**Problem:** Filter the lines below, keeping each one that holds "DRIVER".

**Data to use:**
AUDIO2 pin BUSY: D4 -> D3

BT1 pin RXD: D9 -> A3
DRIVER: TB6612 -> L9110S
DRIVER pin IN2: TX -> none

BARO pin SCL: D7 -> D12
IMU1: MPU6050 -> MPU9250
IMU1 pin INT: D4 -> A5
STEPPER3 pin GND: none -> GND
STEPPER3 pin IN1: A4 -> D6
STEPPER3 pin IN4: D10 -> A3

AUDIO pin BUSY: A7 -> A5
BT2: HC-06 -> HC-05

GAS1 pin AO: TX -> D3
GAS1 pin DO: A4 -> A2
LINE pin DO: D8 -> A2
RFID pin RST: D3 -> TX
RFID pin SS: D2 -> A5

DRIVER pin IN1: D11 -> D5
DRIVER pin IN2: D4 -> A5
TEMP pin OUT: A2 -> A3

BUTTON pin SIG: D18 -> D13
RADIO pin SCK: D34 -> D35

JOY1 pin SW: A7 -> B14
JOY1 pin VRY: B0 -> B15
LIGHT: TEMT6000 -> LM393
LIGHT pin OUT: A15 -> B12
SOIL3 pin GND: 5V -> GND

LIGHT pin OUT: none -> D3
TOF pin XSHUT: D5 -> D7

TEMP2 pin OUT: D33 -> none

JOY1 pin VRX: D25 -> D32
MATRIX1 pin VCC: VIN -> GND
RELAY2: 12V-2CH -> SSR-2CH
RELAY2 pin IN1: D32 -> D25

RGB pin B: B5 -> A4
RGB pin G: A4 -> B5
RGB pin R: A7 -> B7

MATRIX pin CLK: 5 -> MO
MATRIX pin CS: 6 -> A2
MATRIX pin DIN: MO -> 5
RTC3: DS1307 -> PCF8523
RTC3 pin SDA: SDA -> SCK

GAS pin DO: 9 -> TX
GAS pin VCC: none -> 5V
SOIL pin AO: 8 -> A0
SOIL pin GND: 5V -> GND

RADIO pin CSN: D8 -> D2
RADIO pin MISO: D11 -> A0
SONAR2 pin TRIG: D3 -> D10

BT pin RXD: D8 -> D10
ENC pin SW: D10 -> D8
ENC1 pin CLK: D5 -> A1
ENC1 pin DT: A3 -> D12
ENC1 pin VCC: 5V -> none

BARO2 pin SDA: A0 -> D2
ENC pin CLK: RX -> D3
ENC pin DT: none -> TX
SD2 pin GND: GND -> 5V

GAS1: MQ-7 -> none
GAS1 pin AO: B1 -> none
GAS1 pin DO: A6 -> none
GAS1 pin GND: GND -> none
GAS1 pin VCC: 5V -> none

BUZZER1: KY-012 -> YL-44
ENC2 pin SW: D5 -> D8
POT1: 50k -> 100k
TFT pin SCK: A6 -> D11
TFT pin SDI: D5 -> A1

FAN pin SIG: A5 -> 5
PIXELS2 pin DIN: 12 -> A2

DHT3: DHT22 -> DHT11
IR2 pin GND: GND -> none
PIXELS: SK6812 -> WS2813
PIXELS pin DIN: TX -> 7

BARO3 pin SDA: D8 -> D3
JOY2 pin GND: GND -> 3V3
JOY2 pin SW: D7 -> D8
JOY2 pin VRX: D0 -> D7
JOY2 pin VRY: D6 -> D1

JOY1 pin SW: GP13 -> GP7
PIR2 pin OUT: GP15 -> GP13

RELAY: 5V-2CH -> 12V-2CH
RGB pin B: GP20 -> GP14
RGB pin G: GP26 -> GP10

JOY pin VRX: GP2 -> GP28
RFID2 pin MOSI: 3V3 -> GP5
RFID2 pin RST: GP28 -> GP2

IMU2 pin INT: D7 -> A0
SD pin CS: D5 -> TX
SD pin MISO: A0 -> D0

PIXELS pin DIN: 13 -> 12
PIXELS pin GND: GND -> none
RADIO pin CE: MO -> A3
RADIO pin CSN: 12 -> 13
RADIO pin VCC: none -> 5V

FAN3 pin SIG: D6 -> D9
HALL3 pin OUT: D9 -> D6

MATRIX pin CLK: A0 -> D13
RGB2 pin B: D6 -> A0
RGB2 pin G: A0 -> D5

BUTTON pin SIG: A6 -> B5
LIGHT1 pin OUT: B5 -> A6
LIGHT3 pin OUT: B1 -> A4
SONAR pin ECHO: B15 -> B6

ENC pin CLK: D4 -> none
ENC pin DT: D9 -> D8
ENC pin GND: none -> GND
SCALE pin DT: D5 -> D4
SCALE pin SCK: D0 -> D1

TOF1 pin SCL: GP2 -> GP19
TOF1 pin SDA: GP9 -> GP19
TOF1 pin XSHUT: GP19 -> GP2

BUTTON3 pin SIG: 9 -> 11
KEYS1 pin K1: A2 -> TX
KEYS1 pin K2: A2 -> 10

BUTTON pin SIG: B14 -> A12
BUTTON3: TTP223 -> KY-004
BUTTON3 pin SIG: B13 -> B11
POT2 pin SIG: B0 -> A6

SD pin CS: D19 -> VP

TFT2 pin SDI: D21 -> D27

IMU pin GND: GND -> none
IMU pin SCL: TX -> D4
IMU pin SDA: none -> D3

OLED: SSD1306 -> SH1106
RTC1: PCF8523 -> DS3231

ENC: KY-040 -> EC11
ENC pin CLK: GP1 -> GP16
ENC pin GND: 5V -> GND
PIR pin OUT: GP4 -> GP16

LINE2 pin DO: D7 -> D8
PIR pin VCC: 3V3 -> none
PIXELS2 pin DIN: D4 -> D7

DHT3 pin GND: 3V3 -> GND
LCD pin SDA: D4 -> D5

**Answer to this task:**
DRIVER: TB6612 -> L9110S
DRIVER pin IN2: TX -> none
DRIVER pin IN1: D11 -> D5
DRIVER pin IN2: D4 -> A5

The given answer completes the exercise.